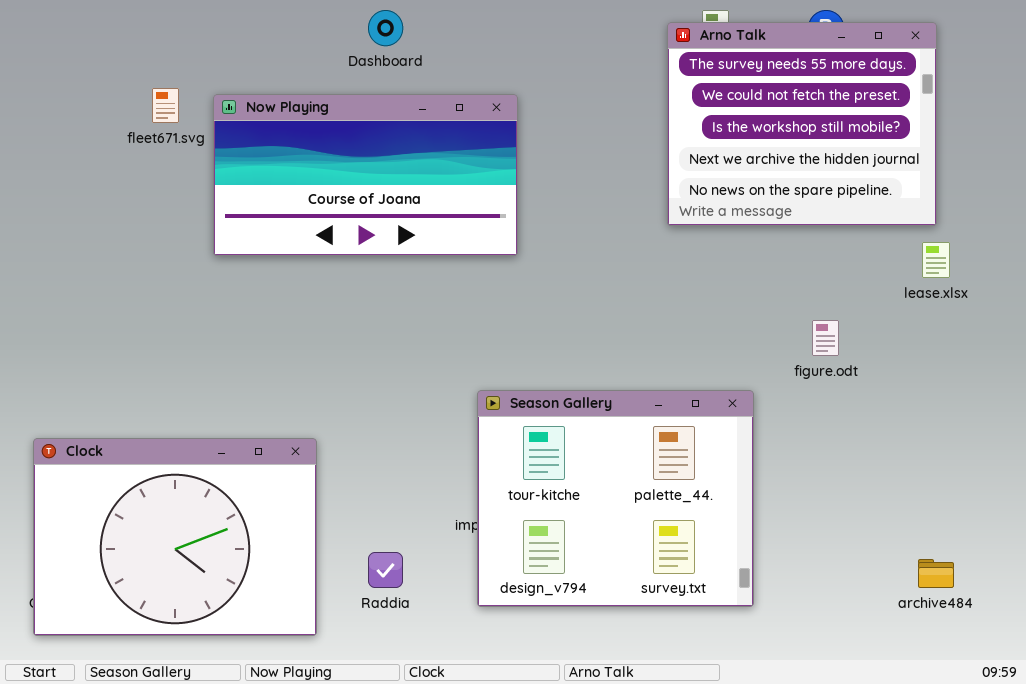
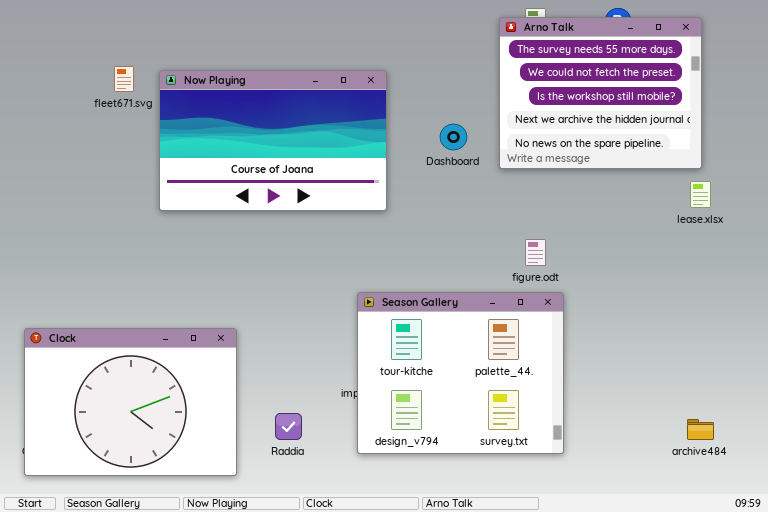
Dashboard: [368,10,403,46] -> [440,124,467,150], moved
Now Playing: [213,94,518,256] -> [159,70,387,211], resized
figure.odt: [812,320,839,356] -> [525,239,546,266], moved

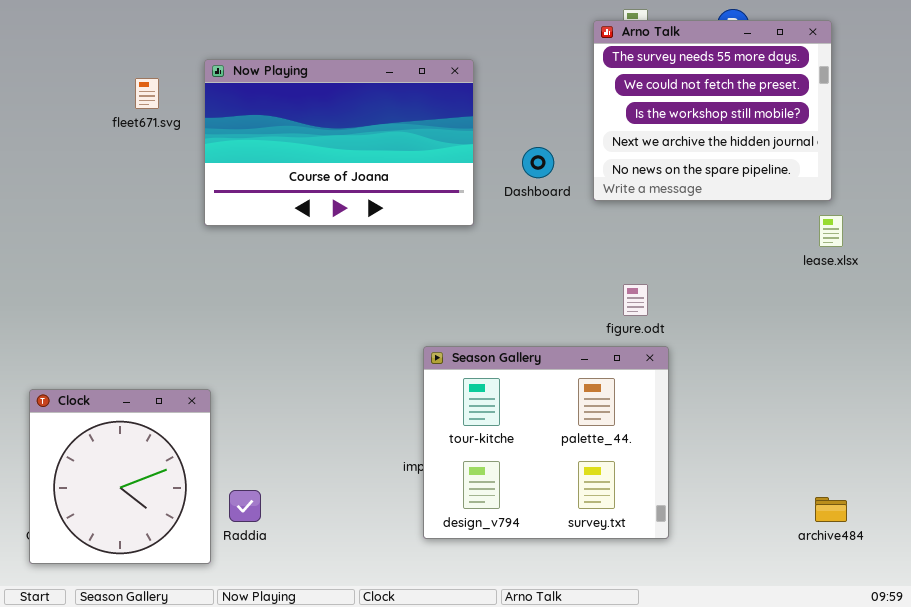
Now Playing: [159,70,387,211] -> [204,59,474,226], moved
Clock: [24,328,237,476] -> [29,389,211,564], resized
Raddia: [275,413,302,440] -> [229,490,261,522], moved

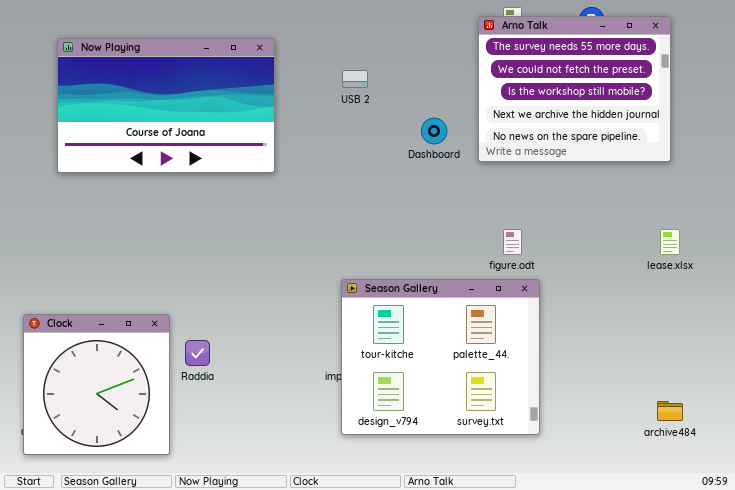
Now Playing: [204,59,474,226] -> [57,38,275,173], moved
lease.xlsx: [819,215,843,247] -> [660,229,680,255], moved
Raddia: [229,490,261,522] -> [185,340,210,366], moved

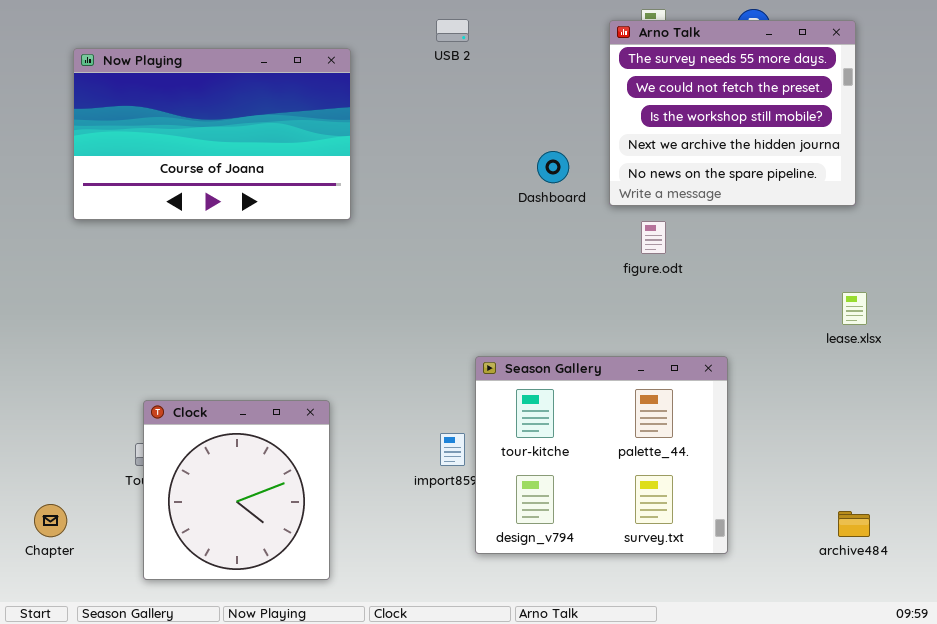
USB 2: [342,70,368,88] -> [436,19,469,42], moved
figure.odt: [503,229,522,255] -> [641,221,666,254], moved
Season Gallery: [341,279,540,435] -> [475,356,728,554], moved
Clock: [23,314,170,455] -> [143,400,330,580], moved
══════════
### Work item
Reproduce the lines of the listing exactly, starting at the one that contains "Clock: [24,328,237,476] ->" and continuing through the final line, but leave out the pictures.

### Response for this exercise
Clock: [24,328,237,476] -> [29,389,211,564], resized
Raddia: [275,413,302,440] -> [229,490,261,522], moved

Now Playing: [204,59,474,226] -> [57,38,275,173], moved
lease.xlsx: [819,215,843,247] -> [660,229,680,255], moved
Raddia: [229,490,261,522] -> [185,340,210,366], moved

USB 2: [342,70,368,88] -> [436,19,469,42], moved
figure.odt: [503,229,522,255] -> [641,221,666,254], moved
Season Gallery: [341,279,540,435] -> [475,356,728,554], moved
Clock: [23,314,170,455] -> [143,400,330,580], moved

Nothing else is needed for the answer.